**WHAT YOU SHOULD DO:** Write out the lines below once more, exactly as they appear. Do not include pictures.

DATA TO USE Block Start

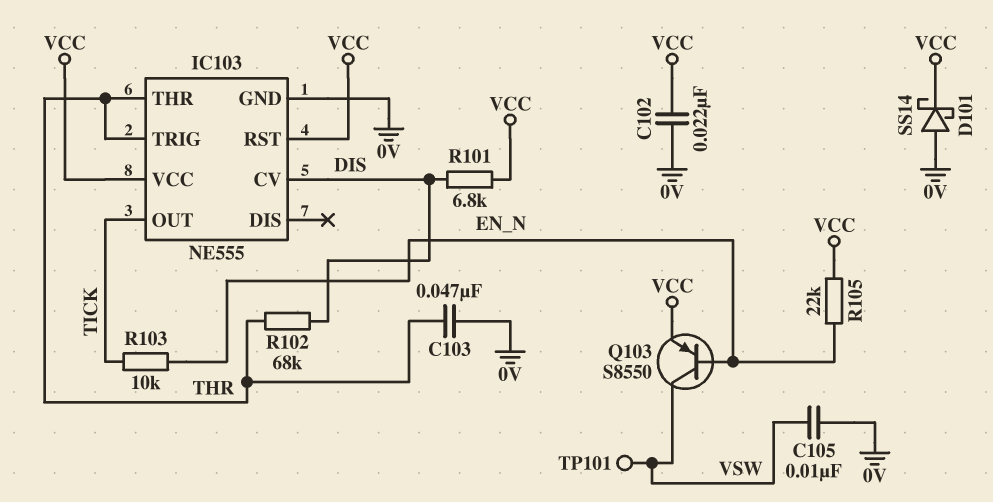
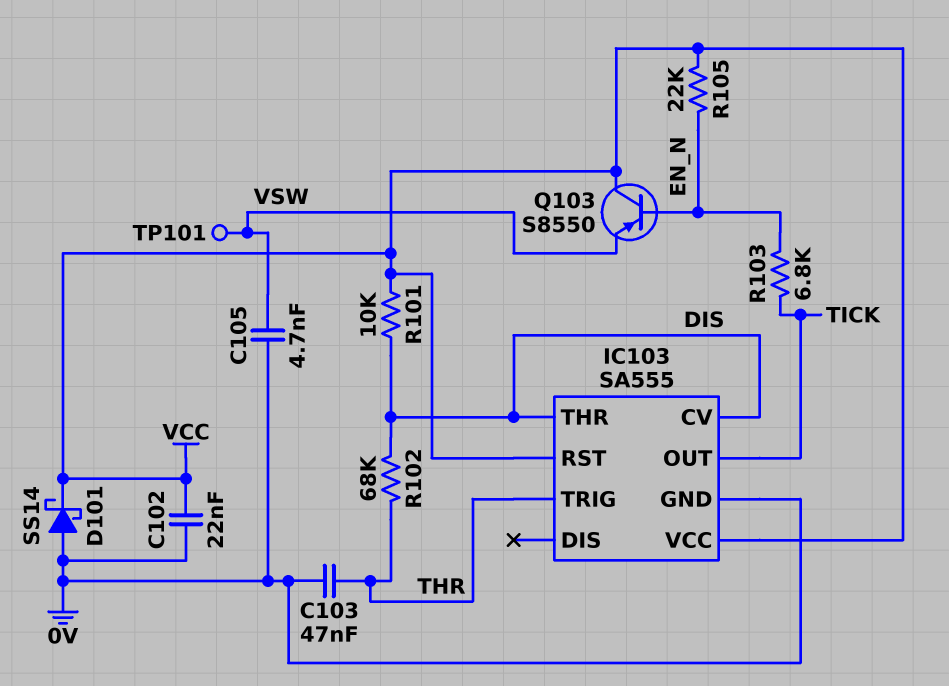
C105: 10nF (0V, VSW) -> 4.7nF (0V, VSW)
IC103: NE555 -> SA555
IC103 pin THR: THR -> DIS
Q103: PNP S8550 (B EN_N, C VSW, E VCC) -> PNP S8550 (B EN_N, C VCC, E VSW)
R101: 6.8k (DIS, VCC) -> 10k (DIS, VCC)
R103: 10k (EN_N, TICK) -> 6.8k (EN_N, TICK)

DATA TO USE Block End

**REPLY:**
C105: 10nF (0V, VSW) -> 4.7nF (0V, VSW)
IC103: NE555 -> SA555
IC103 pin THR: THR -> DIS
Q103: PNP S8550 (B EN_N, C VSW, E VCC) -> PNP S8550 (B EN_N, C VCC, E VSW)
R101: 6.8k (DIS, VCC) -> 10k (DIS, VCC)
R103: 10k (EN_N, TICK) -> 6.8k (EN_N, TICK)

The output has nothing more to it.